▶ _What you are asked to do_
Scan the entries below and extract each line with the word "RESET" in it.

===

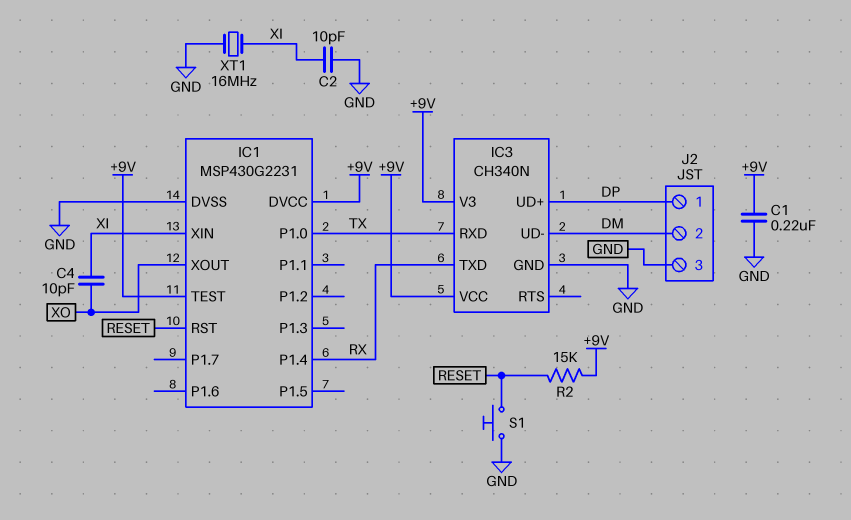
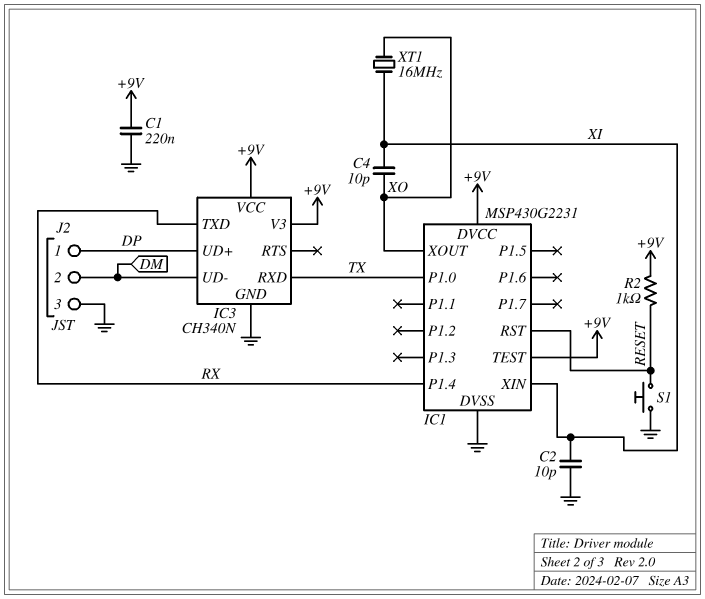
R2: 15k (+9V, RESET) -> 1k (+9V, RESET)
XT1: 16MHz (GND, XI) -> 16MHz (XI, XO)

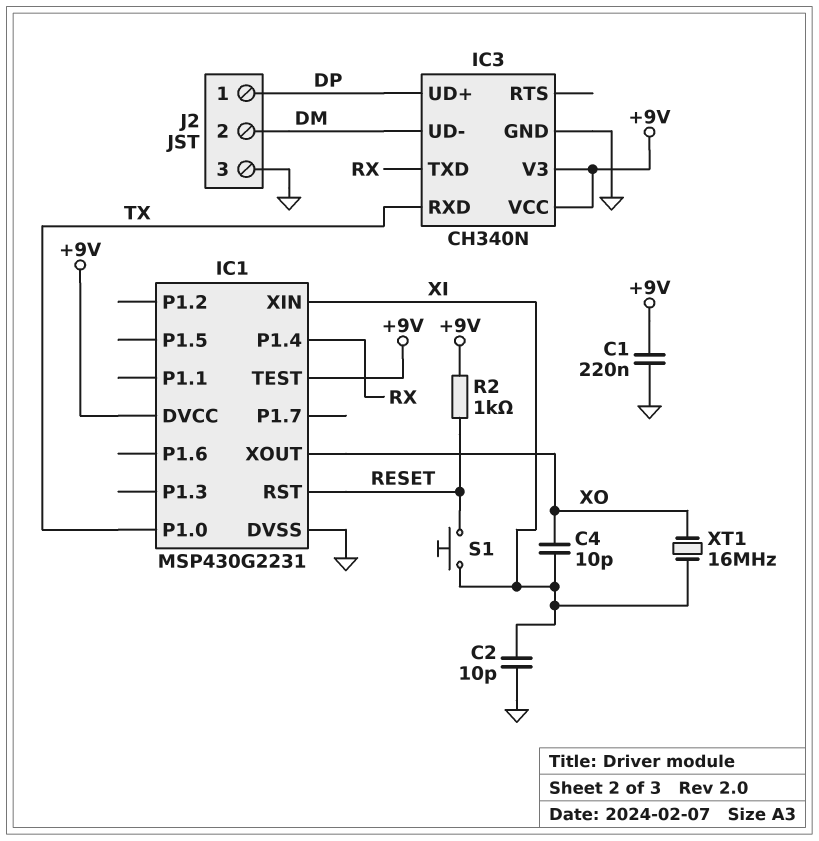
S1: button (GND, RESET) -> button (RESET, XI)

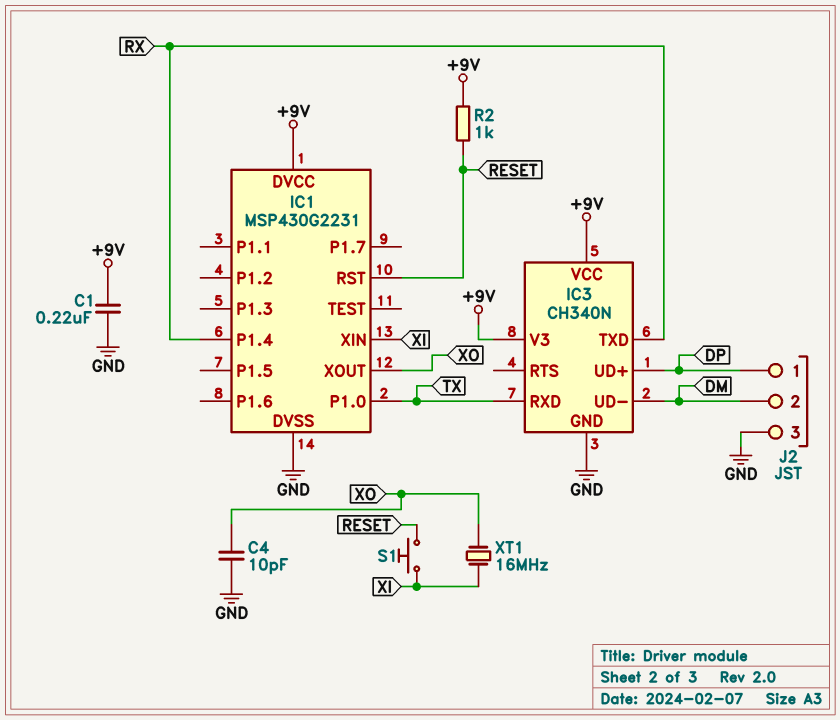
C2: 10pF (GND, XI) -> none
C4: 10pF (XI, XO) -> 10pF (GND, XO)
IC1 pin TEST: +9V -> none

===

▶ _Response area_
R2: 15k (+9V, RESET) -> 1k (+9V, RESET)
S1: button (GND, RESET) -> button (RESET, XI)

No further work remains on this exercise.